## SHORT EXERCISE
Return everything in the records below, from the line containing "EBD: 11:25 -> 11:26" down to the line containing "VVP: 16:49 -> 16:32", with both of those lines included and each line copied without change. Leave any pictures in that range out of your answer.

## TASK INPUTS
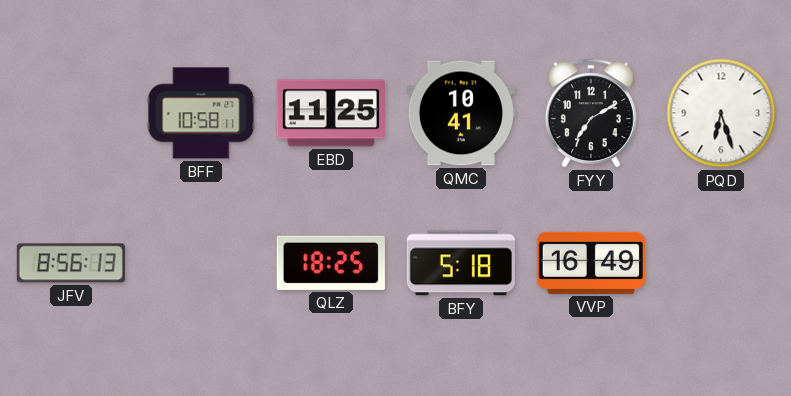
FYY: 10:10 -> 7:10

--

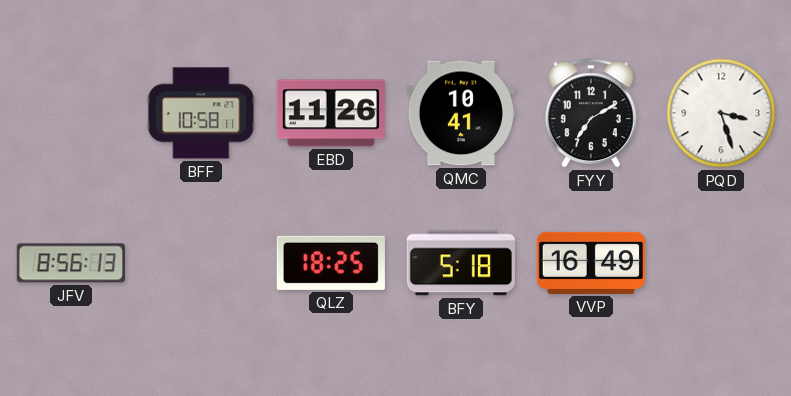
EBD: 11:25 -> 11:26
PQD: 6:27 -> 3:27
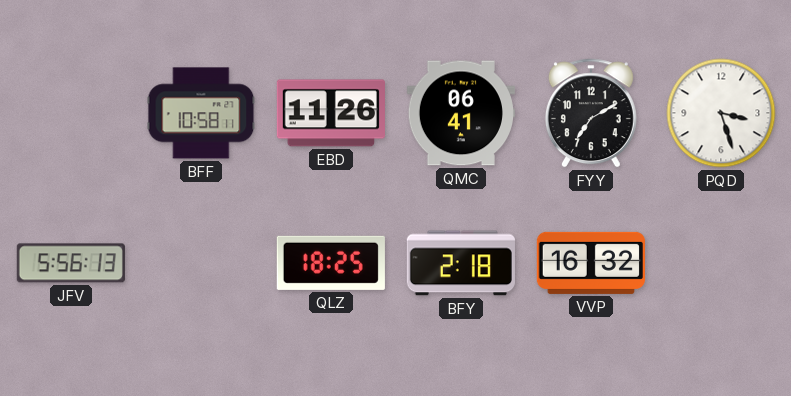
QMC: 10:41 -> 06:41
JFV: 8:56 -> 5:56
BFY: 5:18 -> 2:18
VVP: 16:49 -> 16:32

## EXERCISE ANSWER
EBD: 11:25 -> 11:26
PQD: 6:27 -> 3:27
QMC: 10:41 -> 06:41
JFV: 8:56 -> 5:56
BFY: 5:18 -> 2:18
VVP: 16:49 -> 16:32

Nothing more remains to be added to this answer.